Given exercise.
Rewrite the rows below, replacing each occurrence of "wooden chest of drawers" with "wooden dresser" and keeping all other text unchanged.

** start of Dataset content **

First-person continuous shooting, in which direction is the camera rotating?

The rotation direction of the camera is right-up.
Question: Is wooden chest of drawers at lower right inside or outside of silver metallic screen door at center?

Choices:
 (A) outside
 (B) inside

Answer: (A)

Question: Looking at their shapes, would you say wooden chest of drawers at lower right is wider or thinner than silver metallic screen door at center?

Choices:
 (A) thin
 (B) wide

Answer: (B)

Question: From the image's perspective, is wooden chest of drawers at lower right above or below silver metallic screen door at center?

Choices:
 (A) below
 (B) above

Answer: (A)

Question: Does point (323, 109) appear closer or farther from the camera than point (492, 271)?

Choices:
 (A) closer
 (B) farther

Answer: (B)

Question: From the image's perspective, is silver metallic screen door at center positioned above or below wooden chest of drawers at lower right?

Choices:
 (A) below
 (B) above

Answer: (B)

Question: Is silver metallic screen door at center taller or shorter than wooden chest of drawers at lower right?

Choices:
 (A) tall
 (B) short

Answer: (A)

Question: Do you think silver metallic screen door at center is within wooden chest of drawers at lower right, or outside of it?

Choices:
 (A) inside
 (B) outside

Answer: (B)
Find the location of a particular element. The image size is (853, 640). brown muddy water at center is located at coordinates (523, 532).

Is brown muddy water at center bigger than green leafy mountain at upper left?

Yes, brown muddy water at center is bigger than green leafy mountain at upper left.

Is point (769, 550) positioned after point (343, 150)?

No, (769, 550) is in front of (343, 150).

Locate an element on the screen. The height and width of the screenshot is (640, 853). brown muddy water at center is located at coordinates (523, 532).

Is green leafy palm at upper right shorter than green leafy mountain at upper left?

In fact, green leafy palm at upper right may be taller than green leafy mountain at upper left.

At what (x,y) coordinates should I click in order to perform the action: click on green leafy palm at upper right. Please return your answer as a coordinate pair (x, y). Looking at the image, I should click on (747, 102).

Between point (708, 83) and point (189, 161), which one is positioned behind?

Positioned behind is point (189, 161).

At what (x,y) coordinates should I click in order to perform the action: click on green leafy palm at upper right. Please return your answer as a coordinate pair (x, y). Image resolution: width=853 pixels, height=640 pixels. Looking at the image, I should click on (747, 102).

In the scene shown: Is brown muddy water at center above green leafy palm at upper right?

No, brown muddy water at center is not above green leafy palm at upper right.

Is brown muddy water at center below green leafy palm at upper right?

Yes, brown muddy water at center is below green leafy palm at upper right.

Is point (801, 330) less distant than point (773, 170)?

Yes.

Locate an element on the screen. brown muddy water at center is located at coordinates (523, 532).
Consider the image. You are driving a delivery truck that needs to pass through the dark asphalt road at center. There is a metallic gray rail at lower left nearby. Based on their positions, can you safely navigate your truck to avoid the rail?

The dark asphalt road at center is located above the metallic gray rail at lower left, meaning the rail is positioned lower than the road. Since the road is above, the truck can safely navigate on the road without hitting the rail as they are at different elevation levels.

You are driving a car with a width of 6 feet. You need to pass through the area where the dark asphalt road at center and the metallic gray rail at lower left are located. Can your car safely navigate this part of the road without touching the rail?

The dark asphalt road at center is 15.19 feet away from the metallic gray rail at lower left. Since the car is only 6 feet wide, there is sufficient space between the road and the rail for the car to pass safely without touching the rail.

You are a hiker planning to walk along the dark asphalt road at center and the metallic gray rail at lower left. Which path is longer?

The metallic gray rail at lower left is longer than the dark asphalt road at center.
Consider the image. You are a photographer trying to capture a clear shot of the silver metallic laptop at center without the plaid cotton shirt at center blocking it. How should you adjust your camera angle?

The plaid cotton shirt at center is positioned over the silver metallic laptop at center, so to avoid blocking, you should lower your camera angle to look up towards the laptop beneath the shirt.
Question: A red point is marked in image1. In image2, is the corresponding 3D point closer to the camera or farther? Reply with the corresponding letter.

** end of Dataset content **

Task response.
First-person continuous shooting, in which direction is the camera rotating?

The rotation direction of the camera is right-up.
Question: Is wooden dresser at lower right inside or outside of silver metallic screen door at center?

Choices:
 (A) outside
 (B) inside

Answer: (A)

Question: Looking at their shapes, would you say wooden dresser at lower right is wider or thinner than silver metallic screen door at center?

Choices:
 (A) thin
 (B) wide

Answer: (B)

Question: From the image's perspective, is wooden dresser at lower right above or below silver metallic screen door at center?

Choices:
 (A) below
 (B) above

Answer: (A)

Question: Does point (323, 109) appear closer or farther from the camera than point (492, 271)?

Choices:
 (A) closer
 (B) farther

Answer: (B)

Question: From the image's perspective, is silver metallic screen door at center positioned above or below wooden dresser at lower right?

Choices:
 (A) below
 (B) above

Answer: (B)

Question: Is silver metallic screen door at center taller or shorter than wooden dresser at lower right?

Choices:
 (A) tall
 (B) short

Answer: (A)

Question: Do you think silver metallic screen door at center is within wooden dresser at lower right, or outside of it?

Choices:
 (A) inside
 (B) outside

Answer: (B)
Find the location of a particular element. The image size is (853, 640). brown muddy water at center is located at coordinates (523, 532).

Is brown muddy water at center bigger than green leafy mountain at upper left?

Yes, brown muddy water at center is bigger than green leafy mountain at upper left.

Is point (769, 550) positioned after point (343, 150)?

No, (769, 550) is in front of (343, 150).

Locate an element on the screen. The height and width of the screenshot is (640, 853). brown muddy water at center is located at coordinates (523, 532).

Is green leafy palm at upper right shorter than green leafy mountain at upper left?

In fact, green leafy palm at upper right may be taller than green leafy mountain at upper left.

At what (x,y) coordinates should I click in order to perform the action: click on green leafy palm at upper right. Please return your answer as a coordinate pair (x, y). Looking at the image, I should click on (747, 102).

Between point (708, 83) and point (189, 161), which one is positioned behind?

Positioned behind is point (189, 161).

At what (x,y) coordinates should I click in order to perform the action: click on green leafy palm at upper right. Please return your answer as a coordinate pair (x, y). Image resolution: width=853 pixels, height=640 pixels. Looking at the image, I should click on (747, 102).

In the scene shown: Is brown muddy water at center above green leafy palm at upper right?

No, brown muddy water at center is not above green leafy palm at upper right.

Is brown muddy water at center below green leafy palm at upper right?

Yes, brown muddy water at center is below green leafy palm at upper right.

Is point (801, 330) less distant than point (773, 170)?

Yes.

Locate an element on the screen. brown muddy water at center is located at coordinates (523, 532).
Consider the image. You are driving a delivery truck that needs to pass through the dark asphalt road at center. There is a metallic gray rail at lower left nearby. Based on their positions, can you safely navigate your truck to avoid the rail?

The dark asphalt road at center is located above the metallic gray rail at lower left, meaning the rail is positioned lower than the road. Since the road is above, the truck can safely navigate on the road without hitting the rail as they are at different elevation levels.

You are driving a car with a width of 6 feet. You need to pass through the area where the dark asphalt road at center and the metallic gray rail at lower left are located. Can your car safely navigate this part of the road without touching the rail?

The dark asphalt road at center is 15.19 feet away from the metallic gray rail at lower left. Since the car is only 6 feet wide, there is sufficient space between the road and the rail for the car to pass safely without touching the rail.

You are a hiker planning to walk along the dark asphalt road at center and the metallic gray rail at lower left. Which path is longer?

The metallic gray rail at lower left is longer than the dark asphalt road at center.
Consider the image. You are a photographer trying to capture a clear shot of the silver metallic laptop at center without the plaid cotton shirt at center blocking it. How should you adjust your camera angle?

The plaid cotton shirt at center is positioned over the silver metallic laptop at center, so to avoid blocking, you should lower your camera angle to look up towards the laptop beneath the shirt.
Question: A red point is marked in image1. In image2, is the corresponding 3D point closer to the camera or farther? Reply with the corresponding letter.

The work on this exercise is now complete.